▸ **Provided records**:
◇ ◇ ◇

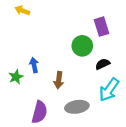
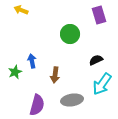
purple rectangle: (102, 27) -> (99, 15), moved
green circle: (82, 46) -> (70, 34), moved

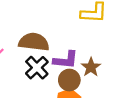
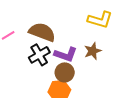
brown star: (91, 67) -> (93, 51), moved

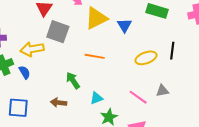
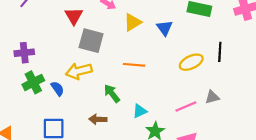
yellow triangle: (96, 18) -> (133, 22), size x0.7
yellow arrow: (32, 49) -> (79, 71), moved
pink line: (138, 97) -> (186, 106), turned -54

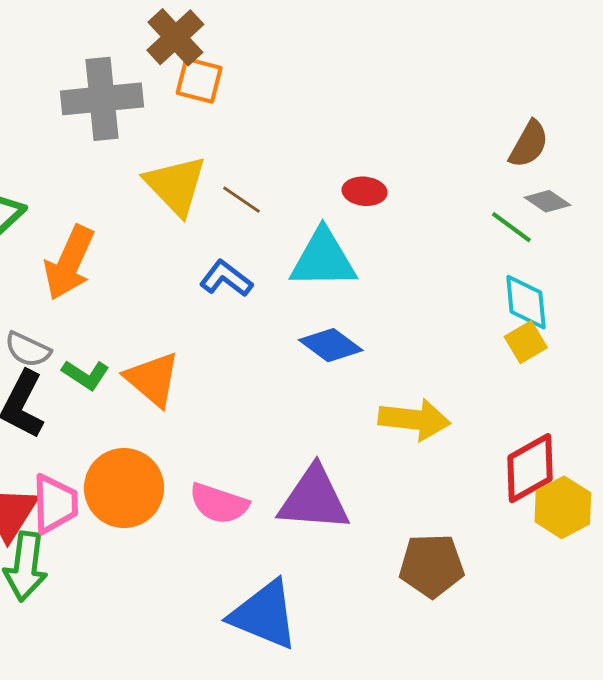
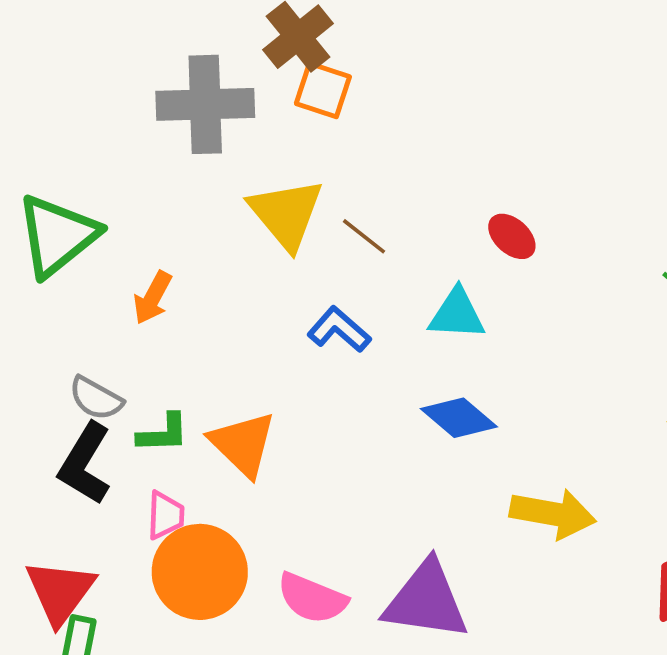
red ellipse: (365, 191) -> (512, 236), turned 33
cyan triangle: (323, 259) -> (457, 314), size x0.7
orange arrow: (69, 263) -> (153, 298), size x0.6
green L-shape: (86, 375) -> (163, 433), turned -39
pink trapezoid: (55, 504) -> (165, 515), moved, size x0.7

◇ ◇ ◇

▸ **Goal of the exercise**: Word for word, copy out each record; do not include pictures.

▸ **Answer space**:
purple rectangle: (102, 27) -> (99, 15), moved
green circle: (82, 46) -> (70, 34), moved

brown star: (91, 67) -> (93, 51), moved

yellow triangle: (96, 18) -> (133, 22), size x0.7
yellow arrow: (32, 49) -> (79, 71), moved
pink line: (138, 97) -> (186, 106), turned -54

red ellipse: (365, 191) -> (512, 236), turned 33
cyan triangle: (323, 259) -> (457, 314), size x0.7
orange arrow: (69, 263) -> (153, 298), size x0.6
green L-shape: (86, 375) -> (163, 433), turned -39
pink trapezoid: (55, 504) -> (165, 515), moved, size x0.7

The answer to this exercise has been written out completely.